[[ Working data, beginning ]]

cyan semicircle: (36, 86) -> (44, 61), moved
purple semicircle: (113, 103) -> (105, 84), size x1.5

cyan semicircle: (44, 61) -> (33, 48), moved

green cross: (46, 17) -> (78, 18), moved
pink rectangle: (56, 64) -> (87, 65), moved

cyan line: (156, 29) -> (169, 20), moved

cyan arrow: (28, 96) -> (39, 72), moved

[[ Working data, end ]]
[[ Working data, beginning ]]

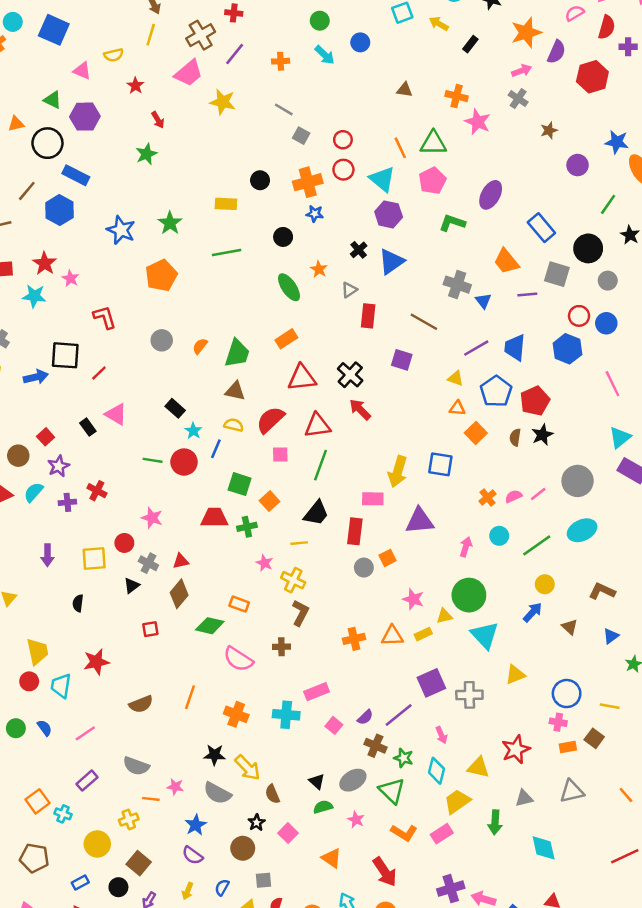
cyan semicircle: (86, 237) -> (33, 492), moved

[[ Working data, end ]]
[[ Working data, beginning ]]

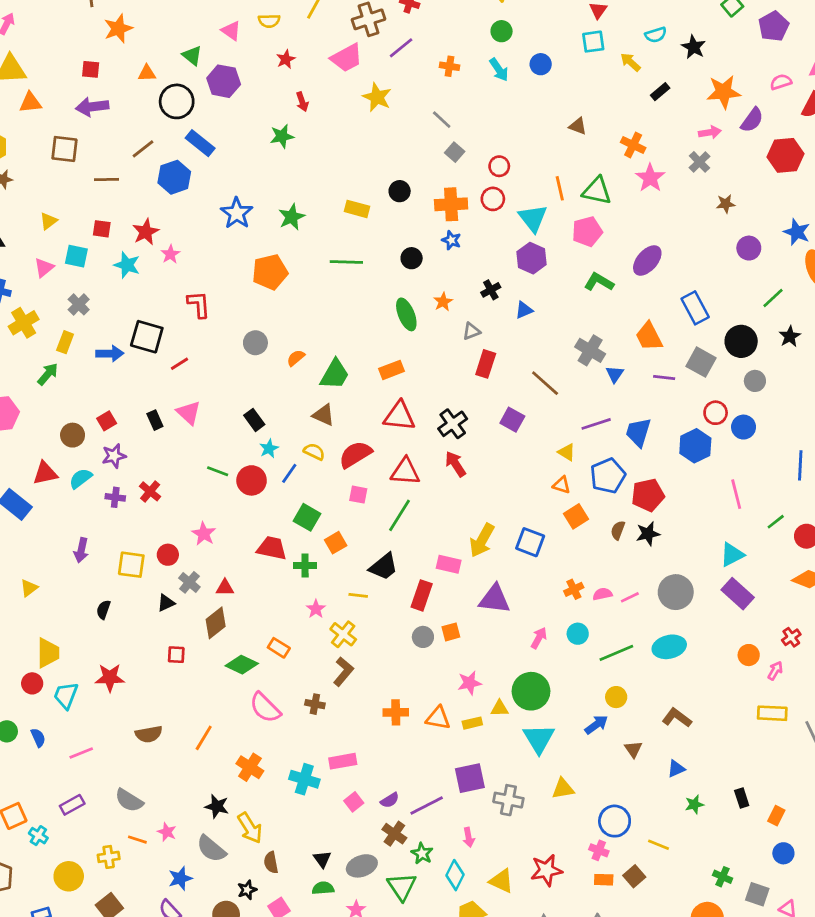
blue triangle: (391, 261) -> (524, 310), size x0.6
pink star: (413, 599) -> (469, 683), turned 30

[[ Working data, end ]]

What you are asked to do: Wherever the word "size" turns up in the records, copy out the line it is on.

Response for this exercise:
purple semicircle: (113, 103) -> (105, 84), size x1.5
blue triangle: (391, 261) -> (524, 310), size x0.6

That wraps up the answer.